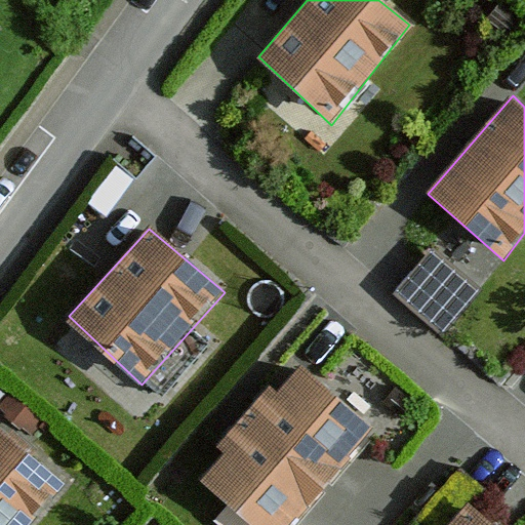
[(443,235),(407,280),(455,318),(491,273),(443,235)]
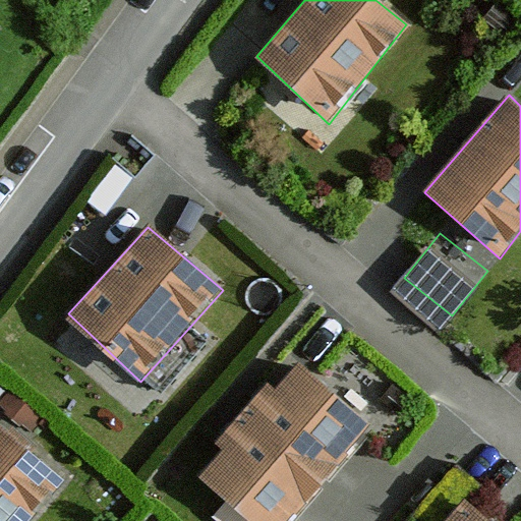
[(299,363),(191,476),(247,520),(286,520),(369,424),(299,363)]
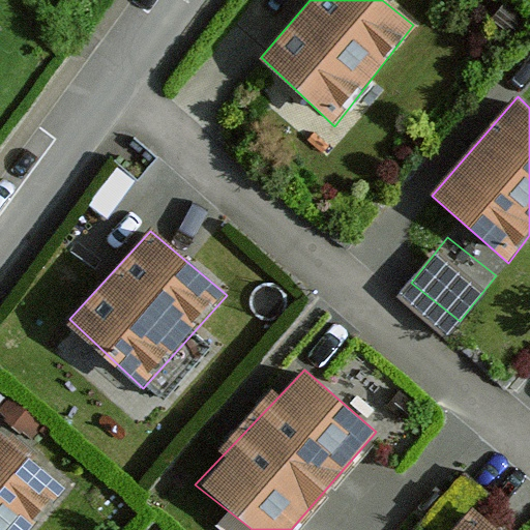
[(0,529),(10,529),(55,483),(0,432),(0,529)]
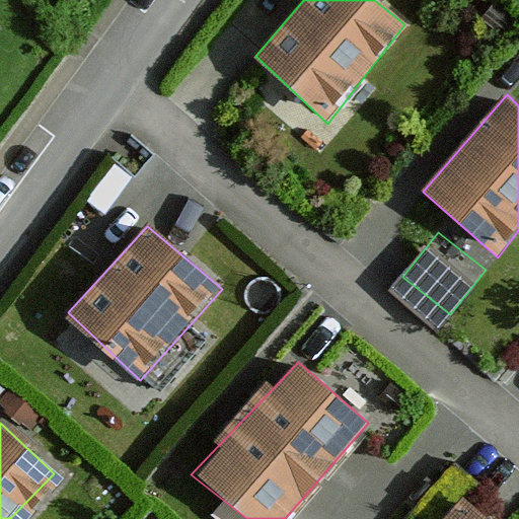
[(484,518),(458,498),(441,518),(484,518)]
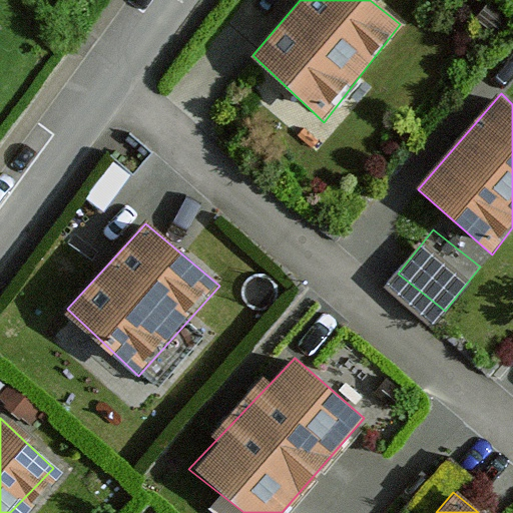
All buildings are outlined.
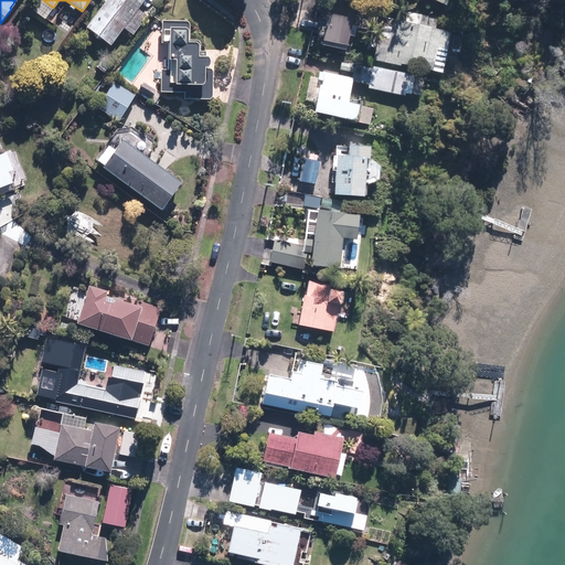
[(105,0),(85,27),(109,45),(123,28),(132,34),(147,16),(137,9),(142,0),(105,0)]
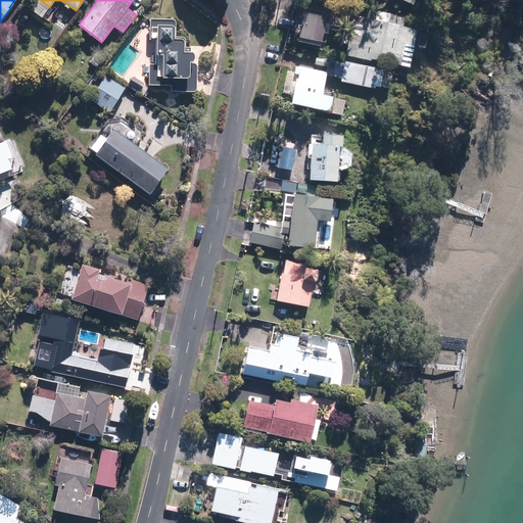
[(386,0),(387,0),(410,9),(414,0),(386,0)]
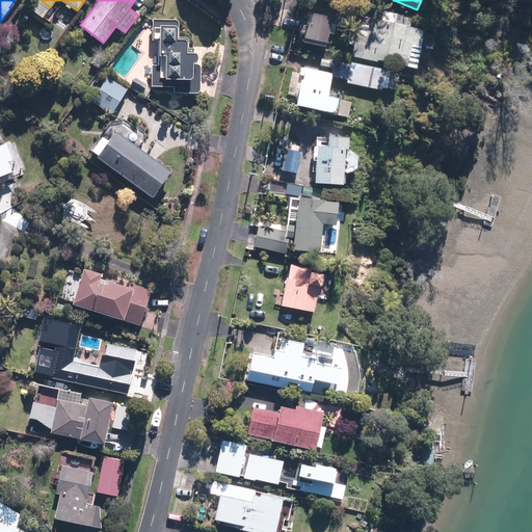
[(404,68),(413,70),(419,46),(431,49),(435,32),(408,26),(410,17),(382,9),(380,21),(357,16),(353,34),(355,35),(350,55),(375,61),(376,59),(405,67),(404,68)]
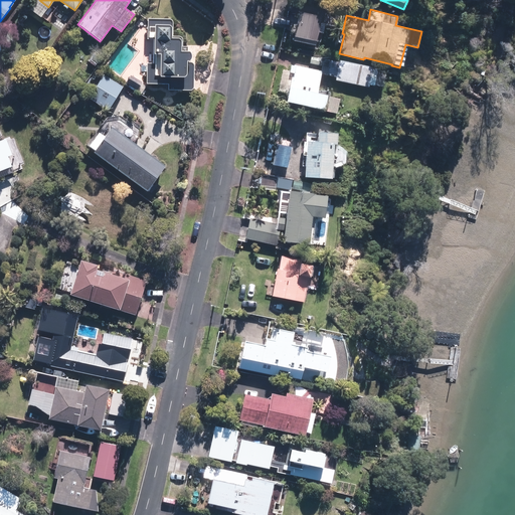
[(299,38),(317,41),(322,18),(303,14),(299,38)]
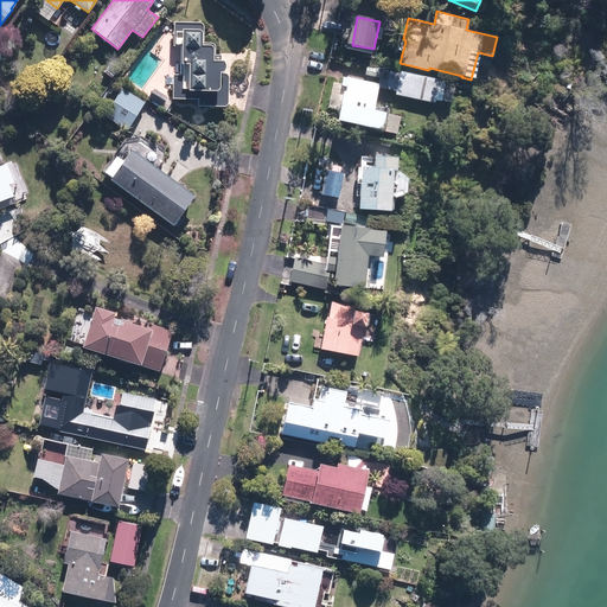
[(197,106),(224,106),(225,106),(227,104),(227,103),(227,102),(228,76),(222,69),(223,66),(223,65),(223,63),(222,62),(221,59),(219,59),(219,55),(213,55),(213,46),(211,43),(202,43),(203,26),(199,23),(173,21),(173,44),(176,44),(174,75),(170,75),(170,93),(172,93),(172,98),(197,98),(197,106)]
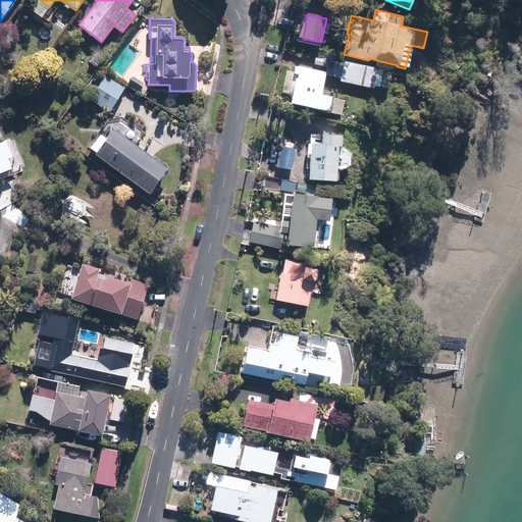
[(89,61),(96,66),(102,58),(95,53),(89,61)]
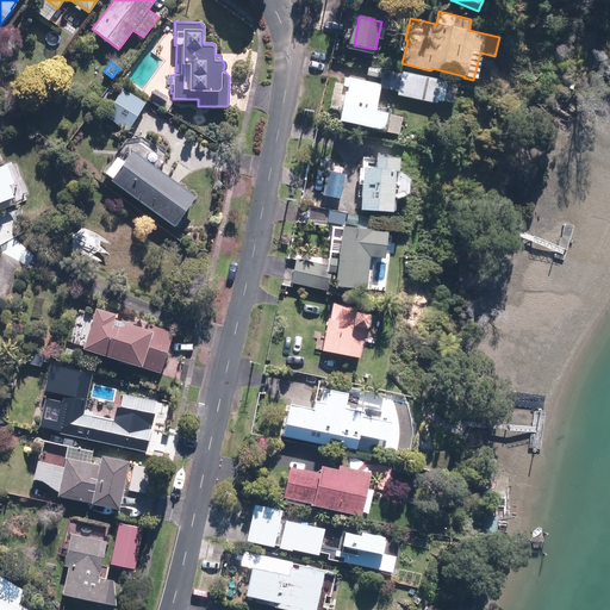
[(336,119),(381,129),(385,112),(373,110),(378,87),(398,91),(397,94),(435,103),(436,100),(442,101),(446,83),(440,82),(440,80),(402,70),(400,75),(383,70),(380,83),(344,76),(342,85),(332,82),(328,107),(338,110),(336,119)]
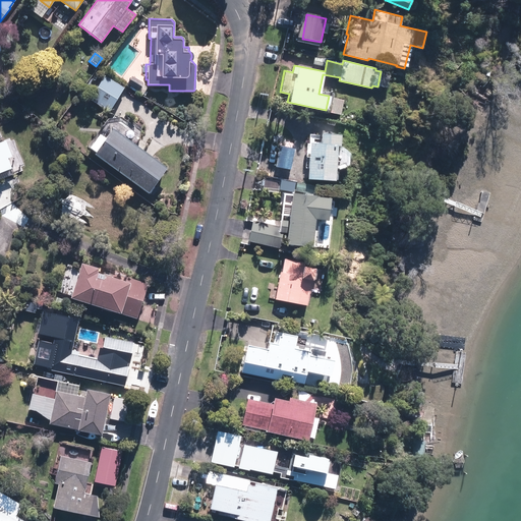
[(91,97),(110,109),(123,88),(104,75),(91,97)]
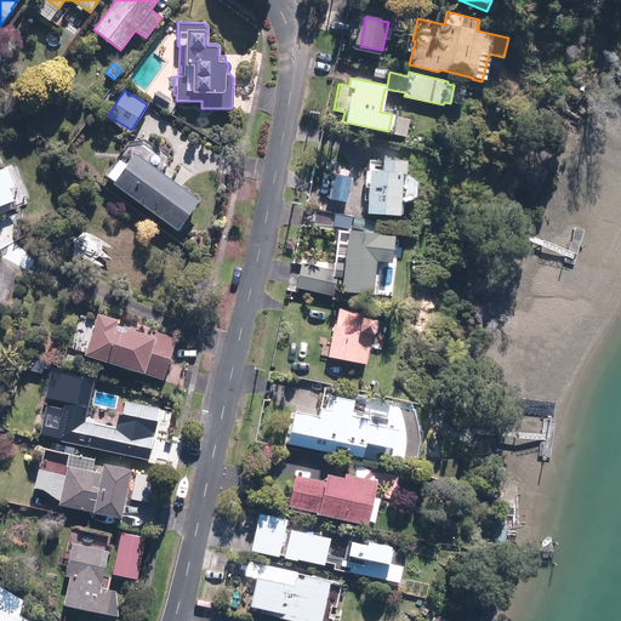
[(153,98),(165,107),(170,98),(158,91),(153,98)]
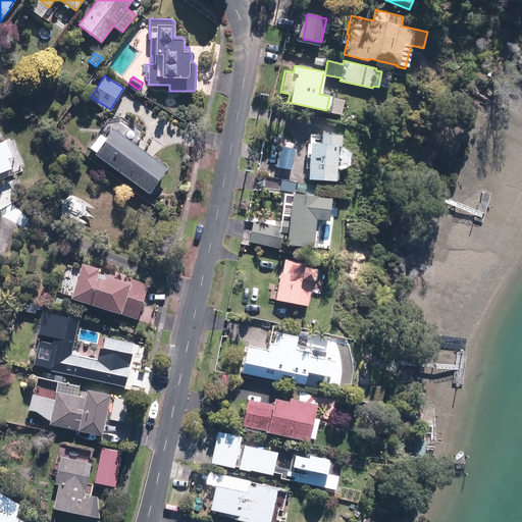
[(328,112),(341,115),(344,100),(332,98),(328,112)]
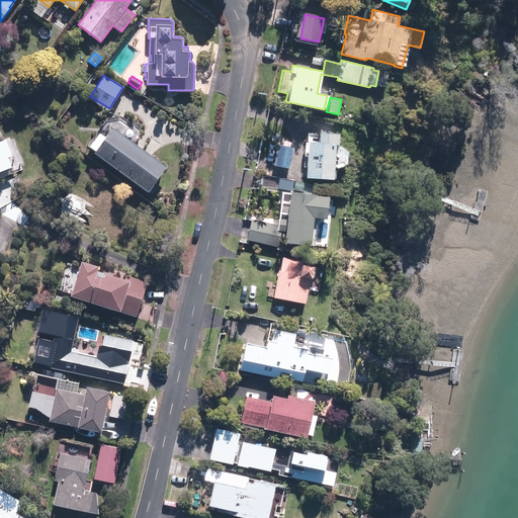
[(93,153),(147,191),(165,166),(111,127),(93,153)]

Directions: When you retype the records, keep every word exactly as written and exclude the pictures.

Answer area:
[(443,235),(407,280),(455,318),(491,273),(443,235)]
[(299,363),(191,476),(247,520),(286,520),(369,424),(299,363)]
[(0,529),(10,529),(55,483),(0,432),(0,529)]
[(484,518),(458,498),(441,518),(484,518)]
All buildings are outlined.
[(105,0),(85,27),(109,45),(123,28),(132,34),(147,16),(137,9),(142,0),(105,0)]
[(386,0),(387,0),(410,9),(414,0),(386,0)]
[(404,68),(413,70),(419,46),(431,49),(435,32),(408,26),(410,17),(382,9),(380,21),(357,16),(353,34),(355,35),(350,55),(375,61),(376,59),(405,67),(404,68)]
[(299,38),(317,41),(322,18),(303,14),(299,38)]
[(197,106),(224,106),(225,106),(227,104),(227,103),(227,102),(228,76),(222,69),(223,66),(223,65),(223,63),(222,62),(221,59),(219,59),(219,55),(213,55),(213,46),(211,43),(202,43),(203,26),(199,23),(173,21),(173,44),(176,44),(174,75),(170,75),(170,93),(172,93),(172,98),(197,98),(197,106)]
[(89,61),(96,66),(102,58),(95,53),(89,61)]
[(336,119),(381,129),(385,112),(373,110),(378,87),(398,91),(397,94),(435,103),(436,100),(442,101),(446,83),(440,82),(440,80),(402,70),(400,75),(383,70),(380,83),(344,76),(342,85),(332,82),(328,107),(338,110),(336,119)]
[(91,97),(110,109),(123,88),(104,75),(91,97)]
[(153,98),(165,107),(170,98),(158,91),(153,98)]
[(328,112),(341,115),(344,100),(332,98),(328,112)]
[(93,153),(147,191),(165,166),(111,127),(93,153)]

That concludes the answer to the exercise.